Below this line is a listing that includes pictures. Copy exactly, and only, the lines from the one containing "(661, 267) = (558, 275): black" through the one containing "(620, 463) = (544, 202): orange"; the pictures do not go in the copy.
-=-=-
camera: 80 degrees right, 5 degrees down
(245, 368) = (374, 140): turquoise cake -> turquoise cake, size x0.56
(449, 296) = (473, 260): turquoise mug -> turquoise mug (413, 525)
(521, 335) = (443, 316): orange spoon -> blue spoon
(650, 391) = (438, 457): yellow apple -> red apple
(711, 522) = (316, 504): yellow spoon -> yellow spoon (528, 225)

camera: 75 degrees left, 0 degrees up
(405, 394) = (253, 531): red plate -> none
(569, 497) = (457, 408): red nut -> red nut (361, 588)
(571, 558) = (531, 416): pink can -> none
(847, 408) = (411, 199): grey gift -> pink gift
-=-=-
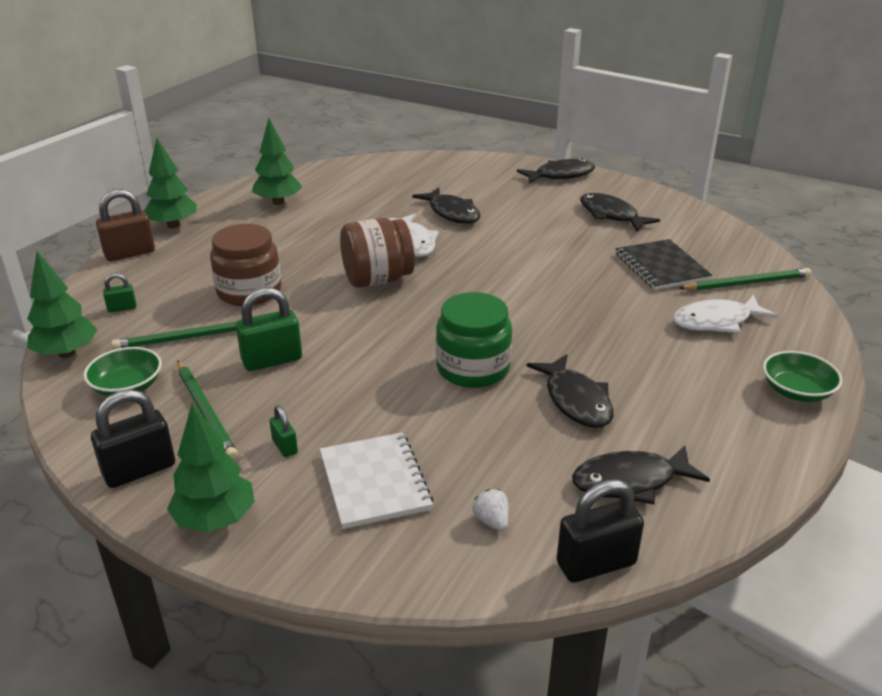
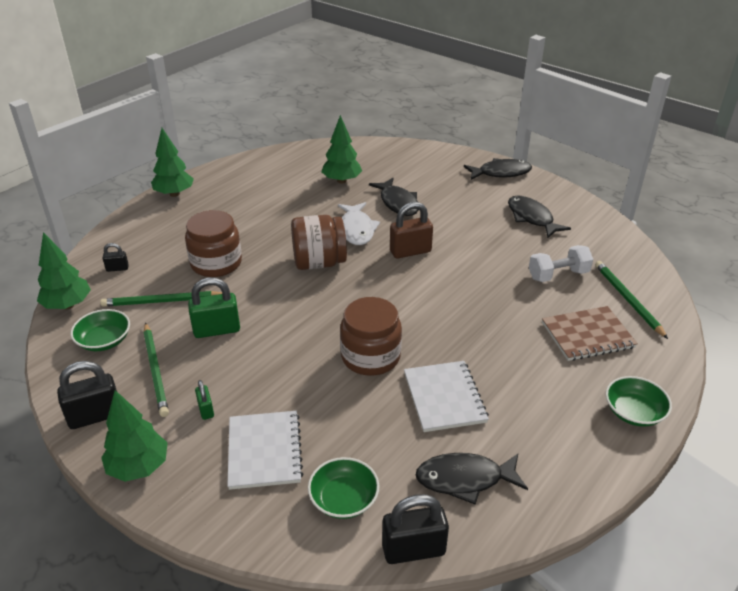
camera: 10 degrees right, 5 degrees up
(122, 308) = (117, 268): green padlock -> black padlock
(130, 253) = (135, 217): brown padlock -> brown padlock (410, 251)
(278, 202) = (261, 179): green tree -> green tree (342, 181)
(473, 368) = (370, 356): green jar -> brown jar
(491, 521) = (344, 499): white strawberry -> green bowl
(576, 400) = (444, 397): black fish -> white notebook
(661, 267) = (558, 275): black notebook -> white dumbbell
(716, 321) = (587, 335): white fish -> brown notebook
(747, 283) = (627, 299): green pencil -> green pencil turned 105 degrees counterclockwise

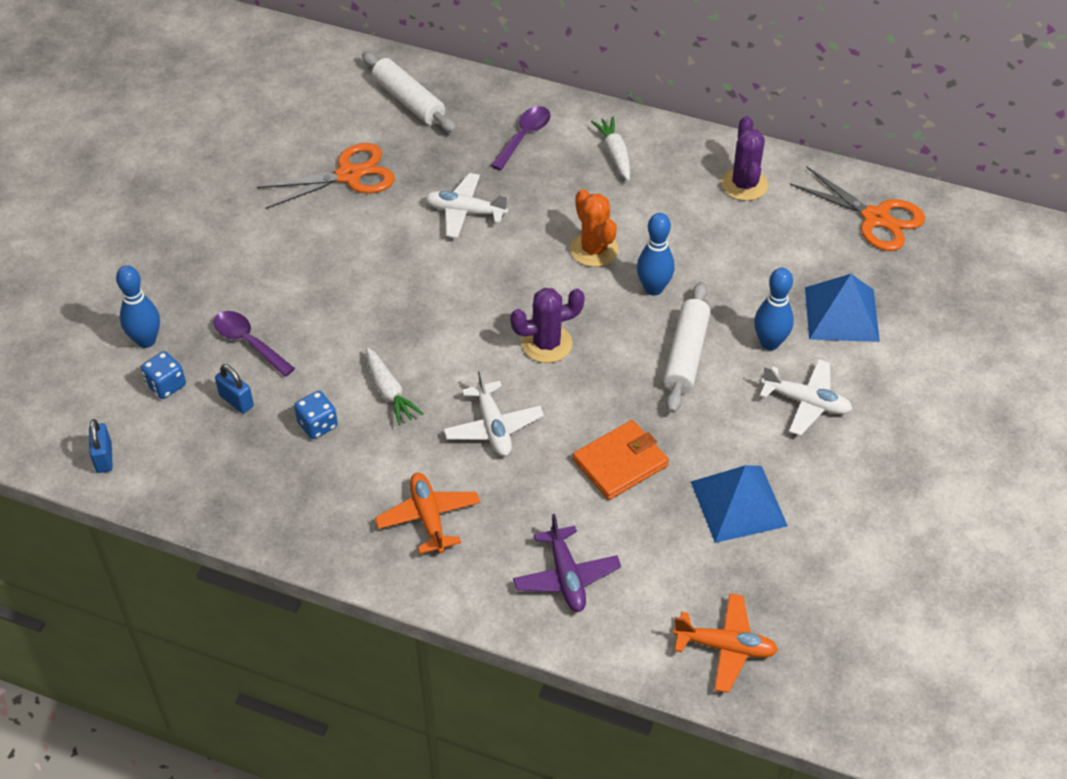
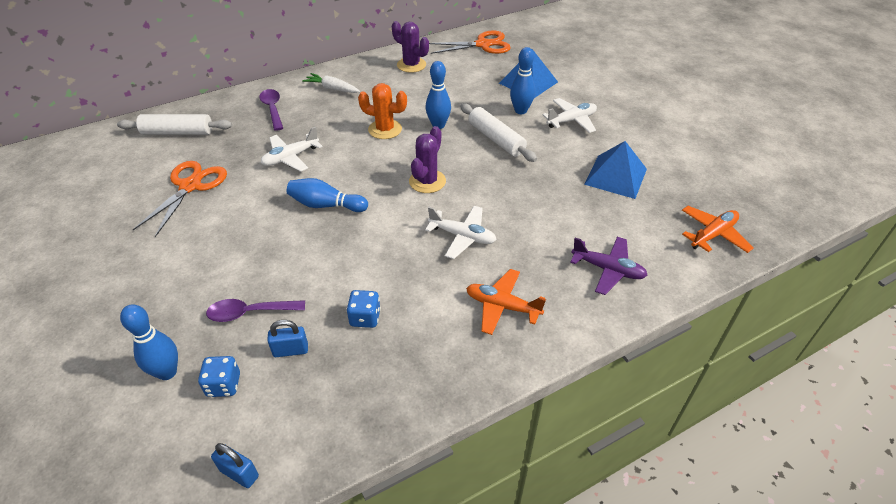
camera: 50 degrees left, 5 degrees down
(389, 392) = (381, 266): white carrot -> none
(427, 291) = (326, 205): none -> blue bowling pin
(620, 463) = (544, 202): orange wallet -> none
-=-=-
Result of this exercise:
(661, 267) = (558, 275): black notebook -> white dumbbell
(716, 321) = (587, 335): white fish -> brown notebook
(747, 283) = (627, 299): green pencil -> green pencil turned 105 degrees counterclockwise

camera: 50 degrees left, 5 degrees down
(389, 392) = (381, 266): white carrot -> none
(427, 291) = (326, 205): none -> blue bowling pin
(620, 463) = (544, 202): orange wallet -> none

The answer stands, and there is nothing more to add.